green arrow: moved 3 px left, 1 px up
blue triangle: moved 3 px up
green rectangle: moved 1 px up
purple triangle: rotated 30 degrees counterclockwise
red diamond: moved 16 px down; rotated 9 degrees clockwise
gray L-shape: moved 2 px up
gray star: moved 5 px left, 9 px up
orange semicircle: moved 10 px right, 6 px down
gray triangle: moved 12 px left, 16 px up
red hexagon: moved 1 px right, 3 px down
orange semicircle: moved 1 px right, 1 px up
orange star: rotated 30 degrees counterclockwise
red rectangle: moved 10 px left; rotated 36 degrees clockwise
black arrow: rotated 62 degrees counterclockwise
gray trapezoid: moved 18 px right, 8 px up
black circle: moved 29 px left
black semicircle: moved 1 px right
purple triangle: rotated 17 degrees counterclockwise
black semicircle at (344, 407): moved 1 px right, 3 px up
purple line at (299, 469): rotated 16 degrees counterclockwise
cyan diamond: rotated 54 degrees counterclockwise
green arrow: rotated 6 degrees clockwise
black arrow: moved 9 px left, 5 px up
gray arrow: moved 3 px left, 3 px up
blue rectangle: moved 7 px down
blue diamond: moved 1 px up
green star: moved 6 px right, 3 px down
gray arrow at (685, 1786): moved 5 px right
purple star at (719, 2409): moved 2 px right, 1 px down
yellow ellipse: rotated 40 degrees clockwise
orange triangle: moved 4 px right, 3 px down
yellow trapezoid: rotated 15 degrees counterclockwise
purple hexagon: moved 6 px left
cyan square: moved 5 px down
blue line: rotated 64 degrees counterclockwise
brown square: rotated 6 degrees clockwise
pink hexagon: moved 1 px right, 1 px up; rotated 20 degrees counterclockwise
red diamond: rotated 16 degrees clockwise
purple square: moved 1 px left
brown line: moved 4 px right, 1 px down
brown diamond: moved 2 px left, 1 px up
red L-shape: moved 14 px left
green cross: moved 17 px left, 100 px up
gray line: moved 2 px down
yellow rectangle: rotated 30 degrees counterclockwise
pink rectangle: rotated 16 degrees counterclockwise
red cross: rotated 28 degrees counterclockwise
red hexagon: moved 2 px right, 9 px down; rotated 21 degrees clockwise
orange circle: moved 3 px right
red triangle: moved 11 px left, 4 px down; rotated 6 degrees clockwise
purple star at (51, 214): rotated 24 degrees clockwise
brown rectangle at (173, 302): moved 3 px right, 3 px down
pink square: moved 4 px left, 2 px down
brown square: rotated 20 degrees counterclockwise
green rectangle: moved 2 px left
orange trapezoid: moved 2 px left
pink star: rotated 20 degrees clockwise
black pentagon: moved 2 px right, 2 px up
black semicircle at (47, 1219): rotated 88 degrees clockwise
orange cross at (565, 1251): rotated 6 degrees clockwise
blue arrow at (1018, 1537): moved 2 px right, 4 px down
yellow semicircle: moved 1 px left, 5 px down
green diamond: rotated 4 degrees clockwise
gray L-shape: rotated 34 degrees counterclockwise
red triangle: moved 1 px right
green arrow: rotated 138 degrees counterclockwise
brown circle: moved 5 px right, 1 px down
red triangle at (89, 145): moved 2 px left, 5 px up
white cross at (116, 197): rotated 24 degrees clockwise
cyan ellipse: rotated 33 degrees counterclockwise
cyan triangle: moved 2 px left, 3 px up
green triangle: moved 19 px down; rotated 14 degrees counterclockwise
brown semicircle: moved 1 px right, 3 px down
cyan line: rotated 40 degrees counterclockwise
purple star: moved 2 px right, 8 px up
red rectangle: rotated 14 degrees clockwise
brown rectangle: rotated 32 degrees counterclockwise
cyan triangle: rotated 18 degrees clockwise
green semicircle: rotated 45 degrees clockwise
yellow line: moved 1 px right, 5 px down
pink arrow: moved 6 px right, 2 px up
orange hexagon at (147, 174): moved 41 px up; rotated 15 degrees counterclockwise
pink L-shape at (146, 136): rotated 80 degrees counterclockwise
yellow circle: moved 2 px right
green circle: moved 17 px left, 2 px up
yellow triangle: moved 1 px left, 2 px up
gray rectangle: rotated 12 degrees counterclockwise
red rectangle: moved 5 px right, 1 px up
== == ==
__INSTRUCTIONS FOR THE TASK__.
Write out only those lines of the entries that lie between the line containing "red rectangle: rotated 14 degrees clockwise" and the last line, inclusive, reproducing them exactly.

__FINAL ANSWER__.
red rectangle: rotated 14 degrees clockwise
brown rectangle: rotated 32 degrees counterclockwise
cyan triangle: rotated 18 degrees clockwise
green semicircle: rotated 45 degrees clockwise
yellow line: moved 1 px right, 5 px down
pink arrow: moved 6 px right, 2 px up
orange hexagon at (147, 174): moved 41 px up; rotated 15 degrees counterclockwise
pink L-shape at (146, 136): rotated 80 degrees counterclockwise
yellow circle: moved 2 px right
green circle: moved 17 px left, 2 px up
yellow triangle: moved 1 px left, 2 px up
gray rectangle: rotated 12 degrees counterclockwise
red rectangle: moved 5 px right, 1 px up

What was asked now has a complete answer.